## TASK INSTRUCTIONS
Of the lines below, report only those that contain "moved".

## RECORD SET
────────────────────

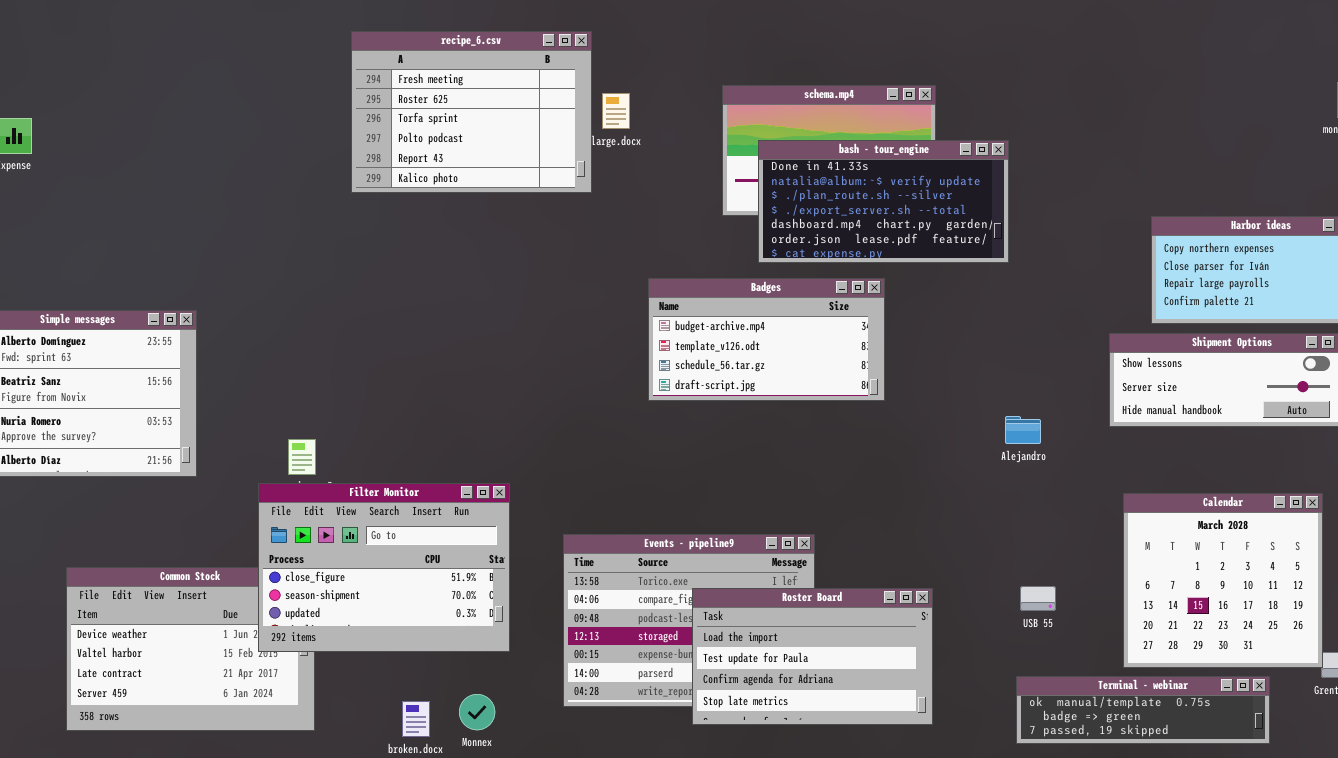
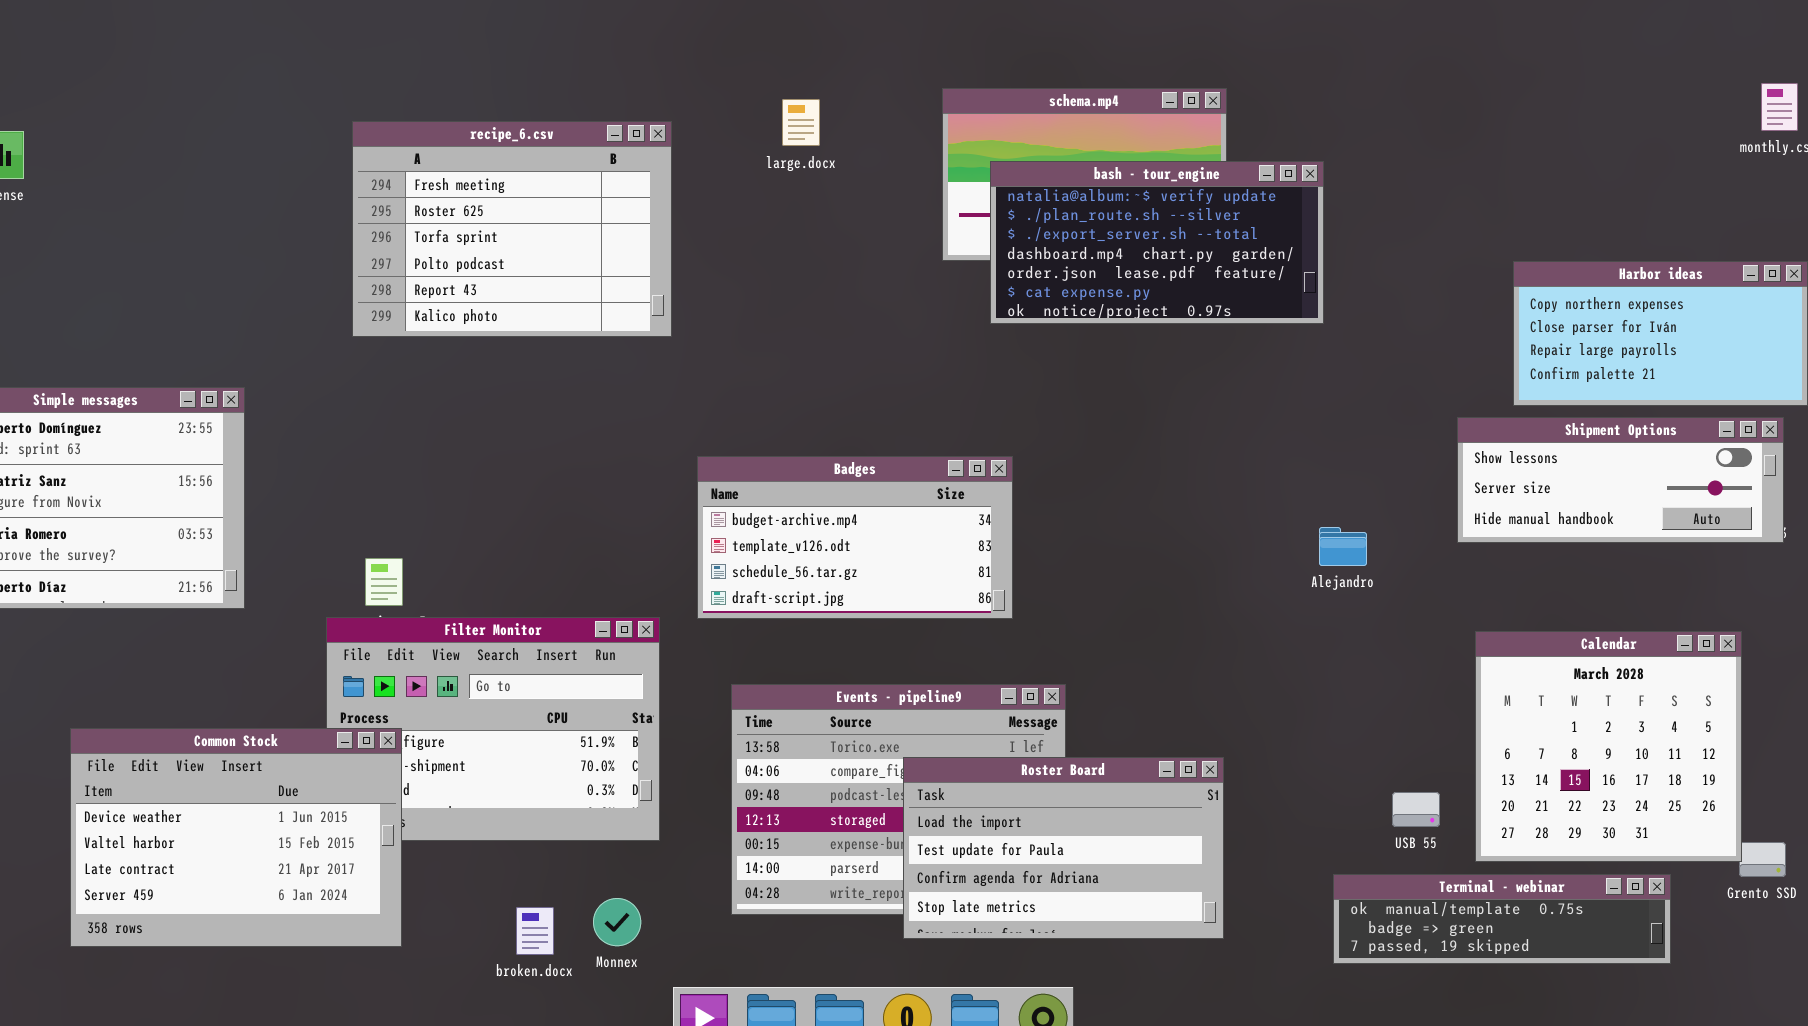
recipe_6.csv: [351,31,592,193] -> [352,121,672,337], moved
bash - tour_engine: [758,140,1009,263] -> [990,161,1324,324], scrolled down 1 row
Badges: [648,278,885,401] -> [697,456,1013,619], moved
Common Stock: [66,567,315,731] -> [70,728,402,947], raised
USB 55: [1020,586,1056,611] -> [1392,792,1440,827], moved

────────────────────

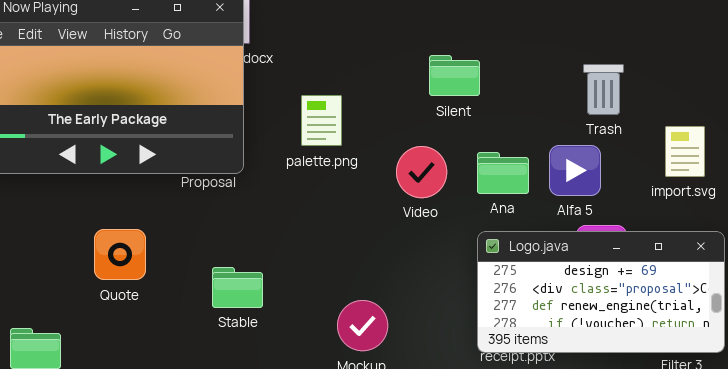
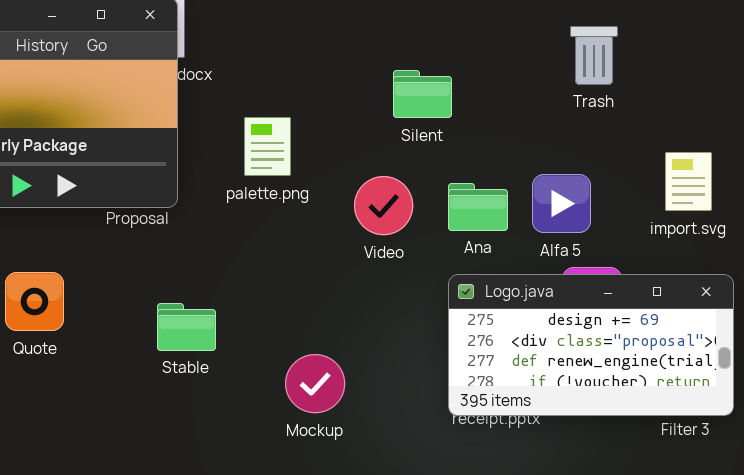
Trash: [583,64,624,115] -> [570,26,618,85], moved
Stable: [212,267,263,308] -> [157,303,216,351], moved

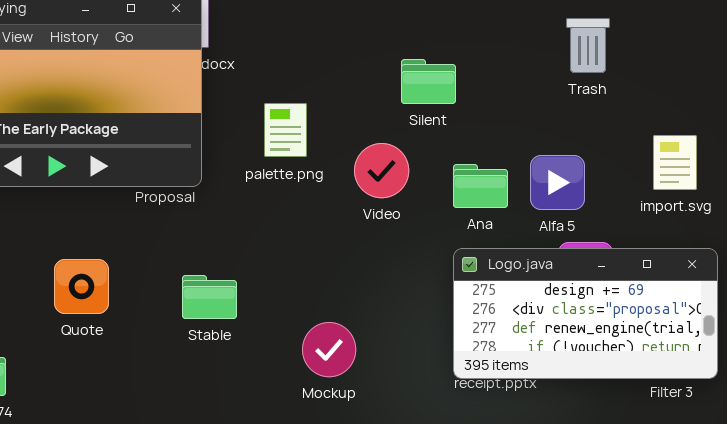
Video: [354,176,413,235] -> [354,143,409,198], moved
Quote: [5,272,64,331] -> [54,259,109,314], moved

────────────────────

## EXPECTED ANSWER
recipe_6.csv: [351,31,592,193] -> [352,121,672,337], moved
Badges: [648,278,885,401] -> [697,456,1013,619], moved
USB 55: [1020,586,1056,611] -> [1392,792,1440,827], moved
Trash: [583,64,624,115] -> [570,26,618,85], moved
Stable: [212,267,263,308] -> [157,303,216,351], moved
Video: [354,176,413,235] -> [354,143,409,198], moved
Quote: [5,272,64,331] -> [54,259,109,314], moved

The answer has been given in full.